> [Task details]: Below is a listing. Copy each line of it that holds the word "none".

> [Listed records]:

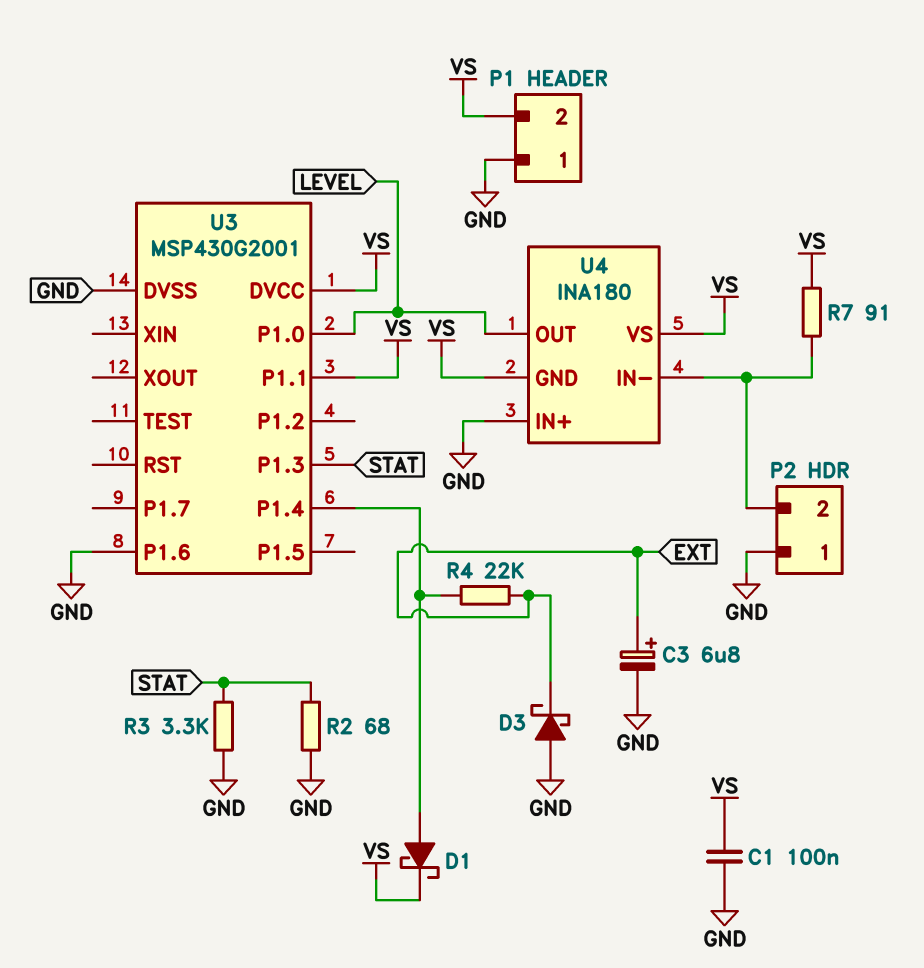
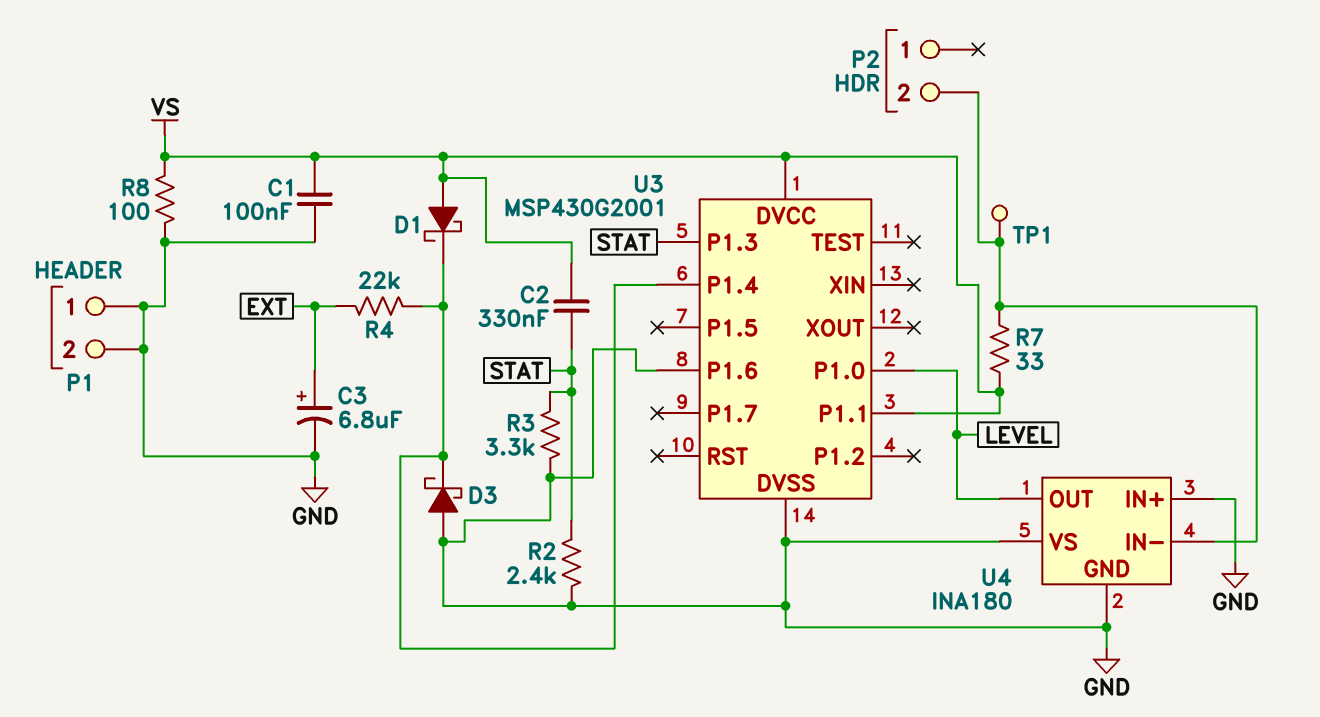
C2: none -> 330nF (STAT, VS)
D1: schottky (A U3/P1.4, K VS) -> schottky (A VS, K U3/P1.4)
D3: schottky (A GND, K EXT) -> schottky (A GND, K U3/P1.4)
P1 pin 2: VS -> GND
P2 pin 1: GND -> none
R2: 68 (GND, STAT) -> 2.4k (GND, STAT)
R7: 91 (P2/2, VS) -> 33 (P2/2, VS)
R8: none -> 100 (GND, VS)
TP1: none -> test point (P2/2)
U4 pin GND: VS -> GND
U4 pin VS: VS -> GND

> [Worked solution]:
C2: none -> 330nF (STAT, VS)
P2 pin 1: GND -> none
R8: none -> 100 (GND, VS)
TP1: none -> test point (P2/2)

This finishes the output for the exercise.